▶ _EXERCISE INSTRUCTIONS_
I would like every record printed again, exactly as shown.

▶ _TASK INPUT_

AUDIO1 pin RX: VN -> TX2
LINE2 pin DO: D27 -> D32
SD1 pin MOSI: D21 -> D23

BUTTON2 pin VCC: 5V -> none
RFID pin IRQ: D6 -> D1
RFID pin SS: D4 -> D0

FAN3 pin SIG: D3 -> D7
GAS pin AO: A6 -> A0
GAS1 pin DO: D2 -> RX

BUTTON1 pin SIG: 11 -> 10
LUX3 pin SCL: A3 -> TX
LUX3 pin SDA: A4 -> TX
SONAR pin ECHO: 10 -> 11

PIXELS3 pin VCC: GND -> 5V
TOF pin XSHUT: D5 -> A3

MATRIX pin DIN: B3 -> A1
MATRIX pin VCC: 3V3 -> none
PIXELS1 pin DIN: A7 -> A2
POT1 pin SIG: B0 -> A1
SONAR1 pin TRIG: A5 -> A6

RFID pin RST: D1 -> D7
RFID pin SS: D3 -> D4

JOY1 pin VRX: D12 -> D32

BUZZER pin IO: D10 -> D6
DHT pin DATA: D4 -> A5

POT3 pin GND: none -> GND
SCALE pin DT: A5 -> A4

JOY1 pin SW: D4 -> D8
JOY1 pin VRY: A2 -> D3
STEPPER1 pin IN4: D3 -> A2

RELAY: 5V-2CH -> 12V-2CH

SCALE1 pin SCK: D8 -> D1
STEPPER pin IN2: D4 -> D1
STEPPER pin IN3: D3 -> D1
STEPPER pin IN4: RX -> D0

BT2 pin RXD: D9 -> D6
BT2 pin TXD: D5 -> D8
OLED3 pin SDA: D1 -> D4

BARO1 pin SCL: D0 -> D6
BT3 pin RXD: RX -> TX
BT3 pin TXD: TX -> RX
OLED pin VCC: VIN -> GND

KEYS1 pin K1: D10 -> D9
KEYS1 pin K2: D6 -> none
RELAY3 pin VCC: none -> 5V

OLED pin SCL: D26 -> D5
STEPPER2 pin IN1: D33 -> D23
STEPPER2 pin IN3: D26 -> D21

▶ _YOUR RESPONSE_
AUDIO1 pin RX: VN -> TX2
LINE2 pin DO: D27 -> D32
SD1 pin MOSI: D21 -> D23

BUTTON2 pin VCC: 5V -> none
RFID pin IRQ: D6 -> D1
RFID pin SS: D4 -> D0

FAN3 pin SIG: D3 -> D7
GAS pin AO: A6 -> A0
GAS1 pin DO: D2 -> RX

BUTTON1 pin SIG: 11 -> 10
LUX3 pin SCL: A3 -> TX
LUX3 pin SDA: A4 -> TX
SONAR pin ECHO: 10 -> 11

PIXELS3 pin VCC: GND -> 5V
TOF pin XSHUT: D5 -> A3

MATRIX pin DIN: B3 -> A1
MATRIX pin VCC: 3V3 -> none
PIXELS1 pin DIN: A7 -> A2
POT1 pin SIG: B0 -> A1
SONAR1 pin TRIG: A5 -> A6

RFID pin RST: D1 -> D7
RFID pin SS: D3 -> D4

JOY1 pin VRX: D12 -> D32

BUZZER pin IO: D10 -> D6
DHT pin DATA: D4 -> A5

POT3 pin GND: none -> GND
SCALE pin DT: A5 -> A4

JOY1 pin SW: D4 -> D8
JOY1 pin VRY: A2 -> D3
STEPPER1 pin IN4: D3 -> A2

RELAY: 5V-2CH -> 12V-2CH

SCALE1 pin SCK: D8 -> D1
STEPPER pin IN2: D4 -> D1
STEPPER pin IN3: D3 -> D1
STEPPER pin IN4: RX -> D0

BT2 pin RXD: D9 -> D6
BT2 pin TXD: D5 -> D8
OLED3 pin SDA: D1 -> D4

BARO1 pin SCL: D0 -> D6
BT3 pin RXD: RX -> TX
BT3 pin TXD: TX -> RX
OLED pin VCC: VIN -> GND

KEYS1 pin K1: D10 -> D9
KEYS1 pin K2: D6 -> none
RELAY3 pin VCC: none -> 5V

OLED pin SCL: D26 -> D5
STEPPER2 pin IN1: D33 -> D23
STEPPER2 pin IN3: D26 -> D21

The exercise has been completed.